▶ [BRIEF]
Transcribe the data in full and exactly, omitting any pictures.

[RECORDS FOR THE EXERCISE Boundary: Start]

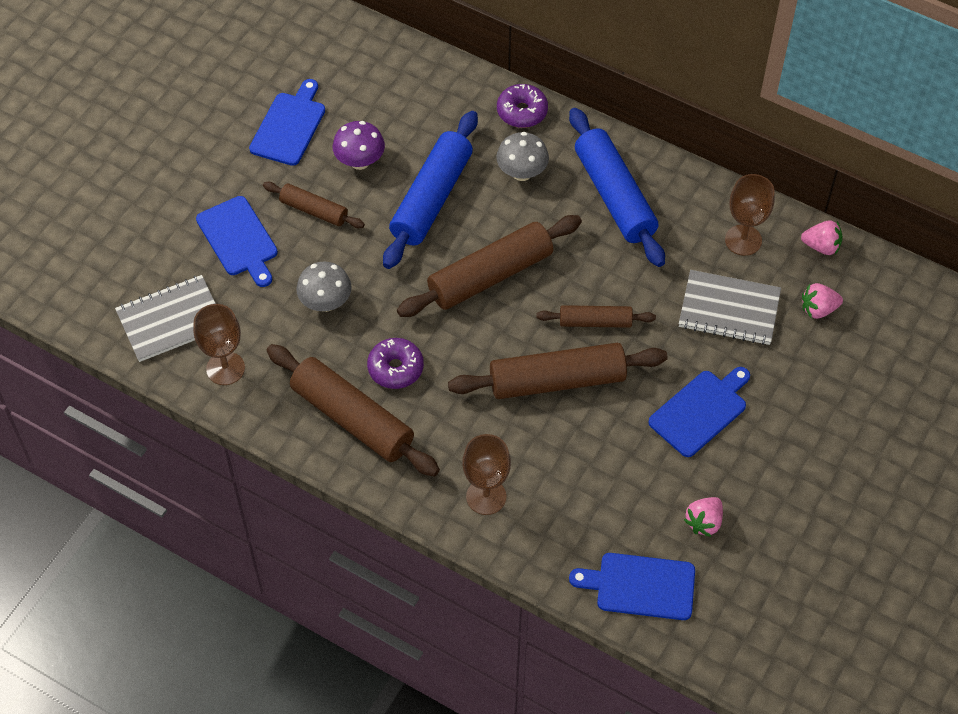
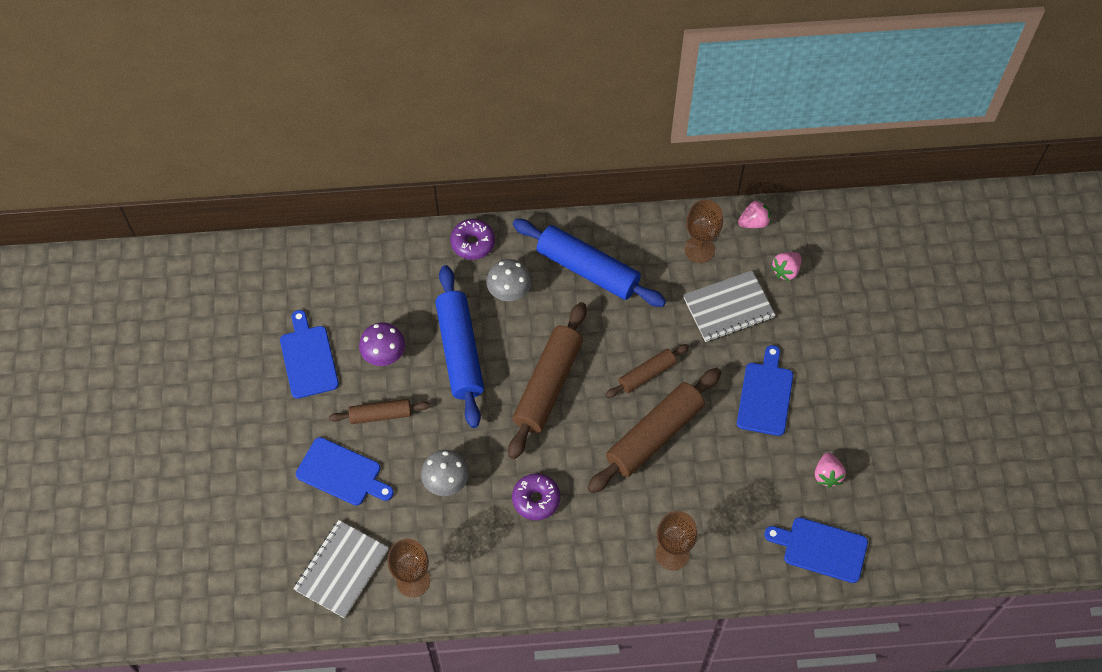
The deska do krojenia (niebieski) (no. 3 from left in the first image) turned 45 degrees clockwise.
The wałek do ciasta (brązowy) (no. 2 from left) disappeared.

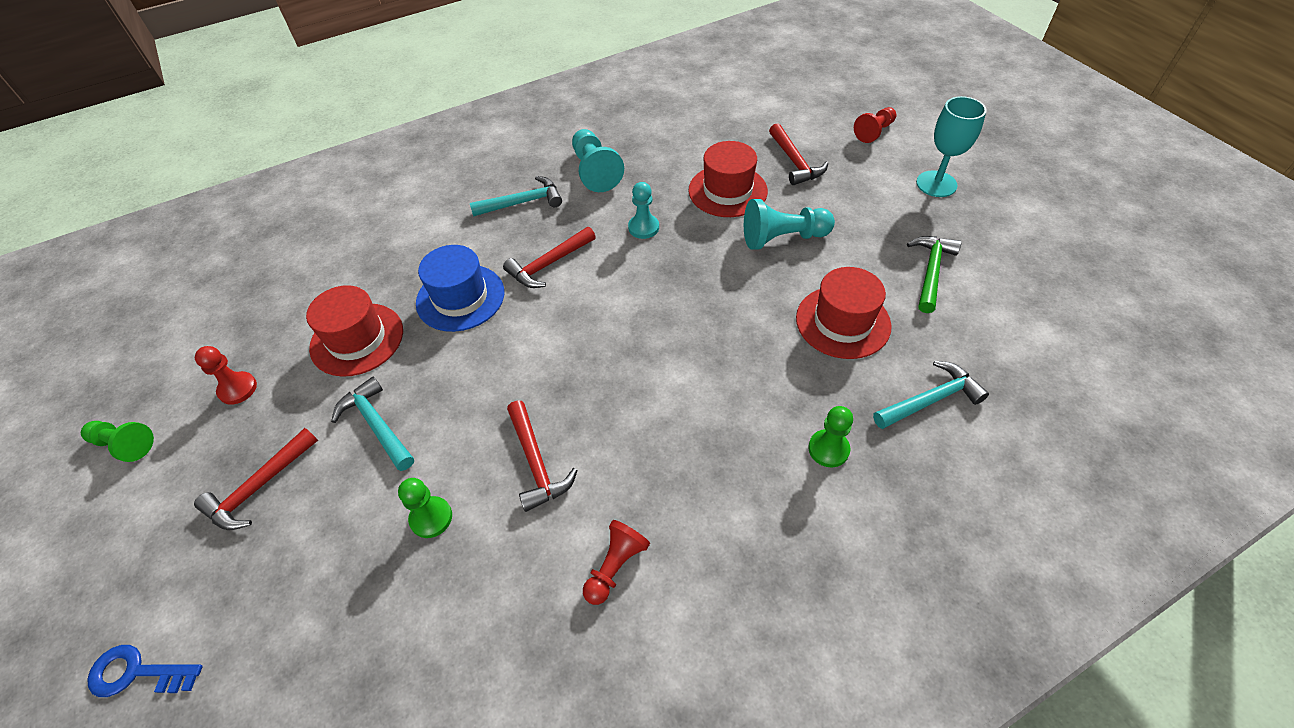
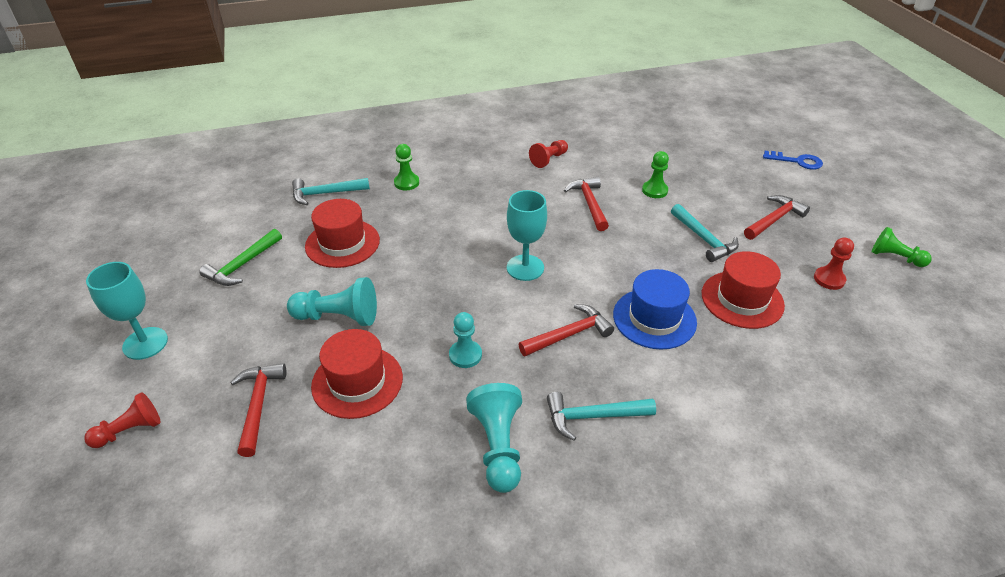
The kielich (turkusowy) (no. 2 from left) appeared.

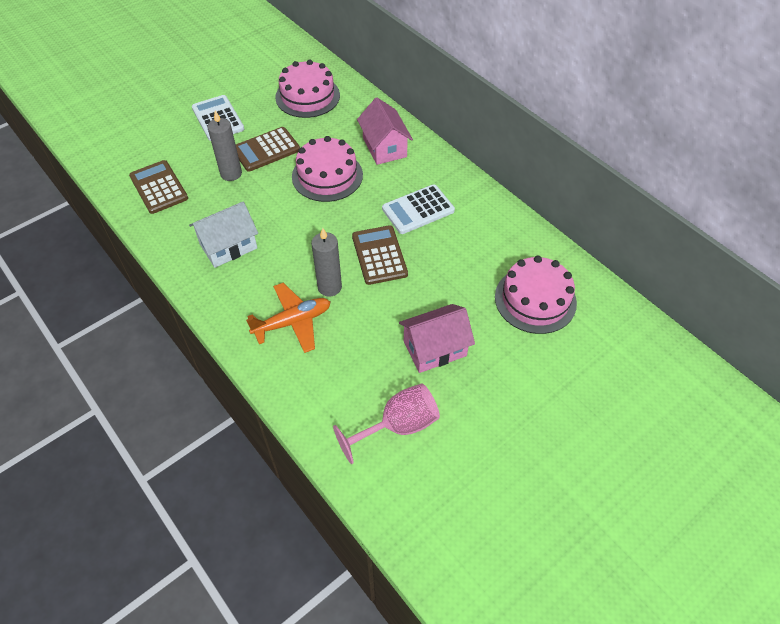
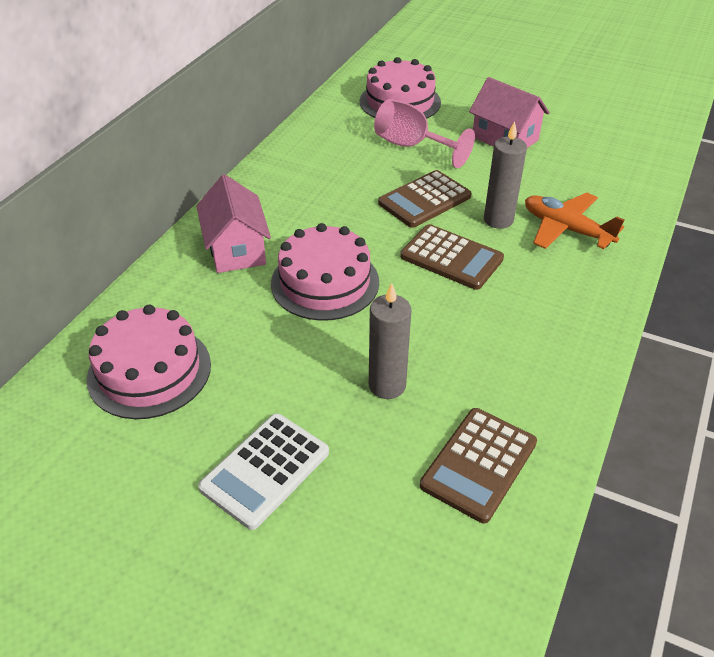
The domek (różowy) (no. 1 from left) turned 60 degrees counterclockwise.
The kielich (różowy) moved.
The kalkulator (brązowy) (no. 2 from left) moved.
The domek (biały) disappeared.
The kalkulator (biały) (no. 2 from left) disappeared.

[RECORDS FOR THE EXERCISE Boundary: End]

▶ [OUTPUT FOR THIS EXERCISE]
The deska do krojenia (niebieski) (no. 3 from left in the first image) turned 45 degrees clockwise.
The wałek do ciasta (brązowy) (no. 2 from left) disappeared.

The kielich (turkusowy) (no. 2 from left) appeared.

The domek (różowy) (no. 1 from left) turned 60 degrees counterclockwise.
The kielich (różowy) moved.
The kalkulator (brązowy) (no. 2 from left) moved.
The domek (biały) disappeared.
The kalkulator (biały) (no. 2 from left) disappeared.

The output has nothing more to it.